**Exercise brief:**
Working from the records beneath this line, reproduce each one exactly.

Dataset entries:

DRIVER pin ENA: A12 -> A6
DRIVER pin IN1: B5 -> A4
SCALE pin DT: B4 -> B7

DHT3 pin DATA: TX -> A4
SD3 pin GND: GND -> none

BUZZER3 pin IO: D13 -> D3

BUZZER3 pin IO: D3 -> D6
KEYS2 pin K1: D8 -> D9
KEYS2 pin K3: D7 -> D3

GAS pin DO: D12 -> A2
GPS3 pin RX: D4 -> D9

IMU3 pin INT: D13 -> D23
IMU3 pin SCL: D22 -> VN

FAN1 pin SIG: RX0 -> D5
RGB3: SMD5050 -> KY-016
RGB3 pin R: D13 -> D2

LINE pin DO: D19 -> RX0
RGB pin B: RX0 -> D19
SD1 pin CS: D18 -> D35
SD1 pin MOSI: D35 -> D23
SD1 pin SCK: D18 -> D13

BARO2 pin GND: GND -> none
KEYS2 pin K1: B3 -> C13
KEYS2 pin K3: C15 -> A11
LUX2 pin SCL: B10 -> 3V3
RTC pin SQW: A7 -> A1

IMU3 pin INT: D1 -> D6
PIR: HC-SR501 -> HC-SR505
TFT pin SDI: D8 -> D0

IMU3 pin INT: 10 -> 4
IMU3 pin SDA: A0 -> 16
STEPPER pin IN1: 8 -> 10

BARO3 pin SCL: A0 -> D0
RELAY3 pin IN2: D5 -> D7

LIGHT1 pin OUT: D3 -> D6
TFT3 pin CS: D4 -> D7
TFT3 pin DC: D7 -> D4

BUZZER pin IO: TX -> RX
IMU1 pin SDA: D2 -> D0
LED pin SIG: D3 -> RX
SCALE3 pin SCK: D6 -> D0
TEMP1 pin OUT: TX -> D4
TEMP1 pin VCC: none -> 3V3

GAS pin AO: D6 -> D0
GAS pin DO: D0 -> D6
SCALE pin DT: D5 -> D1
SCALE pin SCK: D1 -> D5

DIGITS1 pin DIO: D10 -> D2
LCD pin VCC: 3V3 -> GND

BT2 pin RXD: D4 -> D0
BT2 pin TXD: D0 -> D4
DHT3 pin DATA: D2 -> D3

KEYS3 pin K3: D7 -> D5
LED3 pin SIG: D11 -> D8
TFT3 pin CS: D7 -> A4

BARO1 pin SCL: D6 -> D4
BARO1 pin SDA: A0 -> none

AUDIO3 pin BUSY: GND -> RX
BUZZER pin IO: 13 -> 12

**Written reply:**
DRIVER pin ENA: A12 -> A6
DRIVER pin IN1: B5 -> A4
SCALE pin DT: B4 -> B7

DHT3 pin DATA: TX -> A4
SD3 pin GND: GND -> none

BUZZER3 pin IO: D13 -> D3

BUZZER3 pin IO: D3 -> D6
KEYS2 pin K1: D8 -> D9
KEYS2 pin K3: D7 -> D3

GAS pin DO: D12 -> A2
GPS3 pin RX: D4 -> D9

IMU3 pin INT: D13 -> D23
IMU3 pin SCL: D22 -> VN

FAN1 pin SIG: RX0 -> D5
RGB3: SMD5050 -> KY-016
RGB3 pin R: D13 -> D2

LINE pin DO: D19 -> RX0
RGB pin B: RX0 -> D19
SD1 pin CS: D18 -> D35
SD1 pin MOSI: D35 -> D23
SD1 pin SCK: D18 -> D13

BARO2 pin GND: GND -> none
KEYS2 pin K1: B3 -> C13
KEYS2 pin K3: C15 -> A11
LUX2 pin SCL: B10 -> 3V3
RTC pin SQW: A7 -> A1

IMU3 pin INT: D1 -> D6
PIR: HC-SR501 -> HC-SR505
TFT pin SDI: D8 -> D0

IMU3 pin INT: 10 -> 4
IMU3 pin SDA: A0 -> 16
STEPPER pin IN1: 8 -> 10

BARO3 pin SCL: A0 -> D0
RELAY3 pin IN2: D5 -> D7

LIGHT1 pin OUT: D3 -> D6
TFT3 pin CS: D4 -> D7
TFT3 pin DC: D7 -> D4

BUZZER pin IO: TX -> RX
IMU1 pin SDA: D2 -> D0
LED pin SIG: D3 -> RX
SCALE3 pin SCK: D6 -> D0
TEMP1 pin OUT: TX -> D4
TEMP1 pin VCC: none -> 3V3

GAS pin AO: D6 -> D0
GAS pin DO: D0 -> D6
SCALE pin DT: D5 -> D1
SCALE pin SCK: D1 -> D5

DIGITS1 pin DIO: D10 -> D2
LCD pin VCC: 3V3 -> GND

BT2 pin RXD: D4 -> D0
BT2 pin TXD: D0 -> D4
DHT3 pin DATA: D2 -> D3

KEYS3 pin K3: D7 -> D5
LED3 pin SIG: D11 -> D8
TFT3 pin CS: D7 -> A4

BARO1 pin SCL: D6 -> D4
BARO1 pin SDA: A0 -> none

AUDIO3 pin BUSY: GND -> RX
BUZZER pin IO: 13 -> 12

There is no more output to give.